| What you should do |
All lines from the one containing "TOF pin SCL: GP5 -> GP19" to the end of the entries below should be output exactly as they appear. No other lines should be output.

| Data to use |
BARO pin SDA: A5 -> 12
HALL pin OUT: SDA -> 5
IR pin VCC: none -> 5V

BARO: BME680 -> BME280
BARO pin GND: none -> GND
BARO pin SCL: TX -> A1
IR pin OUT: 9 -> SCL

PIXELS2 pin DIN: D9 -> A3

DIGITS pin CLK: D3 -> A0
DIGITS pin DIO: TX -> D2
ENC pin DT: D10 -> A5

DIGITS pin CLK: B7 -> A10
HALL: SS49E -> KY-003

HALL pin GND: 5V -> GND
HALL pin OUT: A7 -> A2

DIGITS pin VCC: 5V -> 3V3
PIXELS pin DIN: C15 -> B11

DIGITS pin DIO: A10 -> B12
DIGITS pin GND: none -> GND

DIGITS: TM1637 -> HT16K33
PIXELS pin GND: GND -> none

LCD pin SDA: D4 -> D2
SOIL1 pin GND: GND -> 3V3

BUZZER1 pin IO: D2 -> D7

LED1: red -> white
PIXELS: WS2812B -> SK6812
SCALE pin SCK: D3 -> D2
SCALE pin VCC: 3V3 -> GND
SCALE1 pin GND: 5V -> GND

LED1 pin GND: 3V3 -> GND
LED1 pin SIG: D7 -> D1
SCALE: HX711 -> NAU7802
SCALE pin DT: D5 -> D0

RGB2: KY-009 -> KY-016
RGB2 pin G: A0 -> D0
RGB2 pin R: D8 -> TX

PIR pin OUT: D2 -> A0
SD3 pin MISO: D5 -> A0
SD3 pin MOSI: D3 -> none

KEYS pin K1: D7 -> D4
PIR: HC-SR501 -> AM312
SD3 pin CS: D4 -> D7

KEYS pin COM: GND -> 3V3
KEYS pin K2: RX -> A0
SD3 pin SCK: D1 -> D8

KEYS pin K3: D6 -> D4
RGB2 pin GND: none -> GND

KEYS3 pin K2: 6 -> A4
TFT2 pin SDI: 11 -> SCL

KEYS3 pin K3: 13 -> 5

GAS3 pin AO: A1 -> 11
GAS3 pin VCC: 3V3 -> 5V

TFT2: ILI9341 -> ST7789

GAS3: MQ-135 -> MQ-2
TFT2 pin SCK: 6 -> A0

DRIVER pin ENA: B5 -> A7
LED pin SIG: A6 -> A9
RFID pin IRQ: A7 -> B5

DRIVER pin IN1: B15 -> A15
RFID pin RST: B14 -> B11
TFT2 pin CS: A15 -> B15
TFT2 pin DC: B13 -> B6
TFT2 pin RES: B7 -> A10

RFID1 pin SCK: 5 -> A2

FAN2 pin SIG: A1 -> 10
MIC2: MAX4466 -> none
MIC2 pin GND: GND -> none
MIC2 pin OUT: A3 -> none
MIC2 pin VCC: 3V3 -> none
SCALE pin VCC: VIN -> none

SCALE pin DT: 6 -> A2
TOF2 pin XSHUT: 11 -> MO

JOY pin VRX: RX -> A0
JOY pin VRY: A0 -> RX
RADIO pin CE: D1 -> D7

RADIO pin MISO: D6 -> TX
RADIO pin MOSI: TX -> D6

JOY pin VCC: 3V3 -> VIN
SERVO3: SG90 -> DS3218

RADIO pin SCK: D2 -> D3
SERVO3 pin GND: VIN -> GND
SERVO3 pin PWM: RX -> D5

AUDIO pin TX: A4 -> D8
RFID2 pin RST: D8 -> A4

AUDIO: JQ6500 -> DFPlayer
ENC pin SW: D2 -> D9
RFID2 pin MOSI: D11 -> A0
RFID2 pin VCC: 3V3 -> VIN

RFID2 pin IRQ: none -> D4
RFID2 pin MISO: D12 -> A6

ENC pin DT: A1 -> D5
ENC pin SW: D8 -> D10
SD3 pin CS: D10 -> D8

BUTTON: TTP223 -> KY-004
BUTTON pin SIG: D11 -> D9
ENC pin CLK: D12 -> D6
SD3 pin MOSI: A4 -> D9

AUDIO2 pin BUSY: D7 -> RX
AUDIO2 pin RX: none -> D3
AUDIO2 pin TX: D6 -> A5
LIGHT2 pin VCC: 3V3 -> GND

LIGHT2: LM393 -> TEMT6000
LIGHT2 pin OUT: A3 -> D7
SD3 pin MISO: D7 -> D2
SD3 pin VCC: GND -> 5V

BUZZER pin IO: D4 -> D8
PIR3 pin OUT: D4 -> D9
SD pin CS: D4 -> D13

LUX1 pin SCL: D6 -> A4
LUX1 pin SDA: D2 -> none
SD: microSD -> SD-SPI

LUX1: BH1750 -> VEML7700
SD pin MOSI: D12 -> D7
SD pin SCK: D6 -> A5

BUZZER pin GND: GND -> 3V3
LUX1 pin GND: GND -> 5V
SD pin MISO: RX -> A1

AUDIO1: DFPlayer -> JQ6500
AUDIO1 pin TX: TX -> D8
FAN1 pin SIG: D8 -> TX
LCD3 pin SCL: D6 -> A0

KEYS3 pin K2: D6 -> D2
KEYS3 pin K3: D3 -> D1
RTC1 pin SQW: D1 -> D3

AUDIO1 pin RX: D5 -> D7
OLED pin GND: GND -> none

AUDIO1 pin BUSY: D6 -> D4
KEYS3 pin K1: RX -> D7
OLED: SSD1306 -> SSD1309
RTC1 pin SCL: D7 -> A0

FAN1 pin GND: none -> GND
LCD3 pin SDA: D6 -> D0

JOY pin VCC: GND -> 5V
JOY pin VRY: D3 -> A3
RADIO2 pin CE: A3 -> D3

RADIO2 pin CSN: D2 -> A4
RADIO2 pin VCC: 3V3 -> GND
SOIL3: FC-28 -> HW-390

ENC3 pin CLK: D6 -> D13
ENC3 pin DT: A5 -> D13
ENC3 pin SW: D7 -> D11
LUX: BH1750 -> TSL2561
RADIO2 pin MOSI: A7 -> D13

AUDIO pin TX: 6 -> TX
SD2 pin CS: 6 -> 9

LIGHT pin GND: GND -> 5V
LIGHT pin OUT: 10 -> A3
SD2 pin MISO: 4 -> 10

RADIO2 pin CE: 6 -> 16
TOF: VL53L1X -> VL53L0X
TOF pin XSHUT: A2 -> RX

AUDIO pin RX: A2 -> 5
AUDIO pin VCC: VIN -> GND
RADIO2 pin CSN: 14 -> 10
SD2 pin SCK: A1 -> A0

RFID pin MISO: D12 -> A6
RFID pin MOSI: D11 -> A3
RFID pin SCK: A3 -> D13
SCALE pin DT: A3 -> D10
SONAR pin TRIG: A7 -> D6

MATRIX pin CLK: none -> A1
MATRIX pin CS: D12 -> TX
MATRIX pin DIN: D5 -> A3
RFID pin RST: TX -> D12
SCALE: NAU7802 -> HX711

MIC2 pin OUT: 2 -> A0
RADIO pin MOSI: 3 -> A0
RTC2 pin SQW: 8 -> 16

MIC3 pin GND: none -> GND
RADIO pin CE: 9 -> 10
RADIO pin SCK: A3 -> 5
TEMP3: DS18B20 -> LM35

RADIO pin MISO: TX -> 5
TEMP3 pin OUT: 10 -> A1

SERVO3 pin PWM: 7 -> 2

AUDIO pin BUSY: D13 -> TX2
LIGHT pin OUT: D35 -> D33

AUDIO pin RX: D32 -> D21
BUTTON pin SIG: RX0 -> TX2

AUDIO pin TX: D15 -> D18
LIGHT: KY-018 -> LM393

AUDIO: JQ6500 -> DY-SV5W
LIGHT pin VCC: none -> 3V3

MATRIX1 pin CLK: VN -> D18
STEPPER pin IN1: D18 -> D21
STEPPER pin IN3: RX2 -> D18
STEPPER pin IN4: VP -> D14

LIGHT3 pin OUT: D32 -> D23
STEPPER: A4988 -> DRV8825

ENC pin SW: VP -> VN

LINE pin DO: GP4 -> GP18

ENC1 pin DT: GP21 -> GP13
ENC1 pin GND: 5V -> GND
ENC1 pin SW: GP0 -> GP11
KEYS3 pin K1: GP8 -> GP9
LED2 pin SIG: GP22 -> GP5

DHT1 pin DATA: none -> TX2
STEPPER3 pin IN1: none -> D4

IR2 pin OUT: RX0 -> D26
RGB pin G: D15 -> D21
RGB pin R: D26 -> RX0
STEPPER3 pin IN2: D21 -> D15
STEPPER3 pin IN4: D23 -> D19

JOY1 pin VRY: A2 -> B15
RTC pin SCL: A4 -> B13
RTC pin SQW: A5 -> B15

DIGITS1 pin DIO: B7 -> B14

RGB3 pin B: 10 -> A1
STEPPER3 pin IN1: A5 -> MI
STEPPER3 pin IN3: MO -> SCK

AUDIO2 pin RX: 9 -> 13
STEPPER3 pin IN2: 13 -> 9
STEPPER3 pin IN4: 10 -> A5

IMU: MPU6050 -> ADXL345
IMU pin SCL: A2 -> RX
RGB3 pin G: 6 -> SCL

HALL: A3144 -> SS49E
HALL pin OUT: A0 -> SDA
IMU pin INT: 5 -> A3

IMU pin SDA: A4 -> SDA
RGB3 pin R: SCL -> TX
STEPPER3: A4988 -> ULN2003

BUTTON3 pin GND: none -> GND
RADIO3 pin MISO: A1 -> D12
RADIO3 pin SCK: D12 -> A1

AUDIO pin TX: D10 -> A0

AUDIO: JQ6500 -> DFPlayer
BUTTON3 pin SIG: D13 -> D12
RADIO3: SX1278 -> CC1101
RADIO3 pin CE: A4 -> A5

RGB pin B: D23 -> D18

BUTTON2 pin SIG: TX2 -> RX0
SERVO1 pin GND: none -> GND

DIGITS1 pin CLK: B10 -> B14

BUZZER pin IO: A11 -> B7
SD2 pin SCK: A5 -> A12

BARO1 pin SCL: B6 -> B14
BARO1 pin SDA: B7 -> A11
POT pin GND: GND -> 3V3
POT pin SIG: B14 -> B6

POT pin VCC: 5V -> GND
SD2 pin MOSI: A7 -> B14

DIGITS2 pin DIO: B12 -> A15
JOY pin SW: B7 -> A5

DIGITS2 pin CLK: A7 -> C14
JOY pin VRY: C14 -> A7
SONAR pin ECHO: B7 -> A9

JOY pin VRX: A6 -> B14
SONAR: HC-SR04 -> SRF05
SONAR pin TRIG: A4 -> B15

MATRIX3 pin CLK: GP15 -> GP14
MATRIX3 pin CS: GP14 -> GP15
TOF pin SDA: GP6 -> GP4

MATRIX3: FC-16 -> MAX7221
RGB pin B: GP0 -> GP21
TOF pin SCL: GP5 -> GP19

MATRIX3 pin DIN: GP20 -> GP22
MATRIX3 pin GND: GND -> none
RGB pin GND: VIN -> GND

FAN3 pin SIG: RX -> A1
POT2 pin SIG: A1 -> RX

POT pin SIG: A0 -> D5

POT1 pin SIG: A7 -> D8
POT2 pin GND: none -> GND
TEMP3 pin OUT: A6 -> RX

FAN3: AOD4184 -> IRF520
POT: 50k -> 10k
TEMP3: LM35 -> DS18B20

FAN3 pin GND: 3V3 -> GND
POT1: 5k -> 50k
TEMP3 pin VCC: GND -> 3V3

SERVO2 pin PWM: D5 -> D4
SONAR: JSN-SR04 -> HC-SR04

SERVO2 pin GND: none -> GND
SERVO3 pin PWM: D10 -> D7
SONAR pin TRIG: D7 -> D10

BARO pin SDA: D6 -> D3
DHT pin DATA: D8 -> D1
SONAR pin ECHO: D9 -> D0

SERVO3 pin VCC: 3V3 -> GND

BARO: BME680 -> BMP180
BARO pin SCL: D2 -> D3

| Completed task |
TOF pin SCL: GP5 -> GP19

MATRIX3 pin DIN: GP20 -> GP22
MATRIX3 pin GND: GND -> none
RGB pin GND: VIN -> GND

FAN3 pin SIG: RX -> A1
POT2 pin SIG: A1 -> RX

POT pin SIG: A0 -> D5

POT1 pin SIG: A7 -> D8
POT2 pin GND: none -> GND
TEMP3 pin OUT: A6 -> RX

FAN3: AOD4184 -> IRF520
POT: 50k -> 10k
TEMP3: LM35 -> DS18B20

FAN3 pin GND: 3V3 -> GND
POT1: 5k -> 50k
TEMP3 pin VCC: GND -> 3V3

SERVO2 pin PWM: D5 -> D4
SONAR: JSN-SR04 -> HC-SR04

SERVO2 pin GND: none -> GND
SERVO3 pin PWM: D10 -> D7
SONAR pin TRIG: D7 -> D10

BARO pin SDA: D6 -> D3
DHT pin DATA: D8 -> D1
SONAR pin ECHO: D9 -> D0

SERVO3 pin VCC: 3V3 -> GND

BARO: BME680 -> BMP180
BARO pin SCL: D2 -> D3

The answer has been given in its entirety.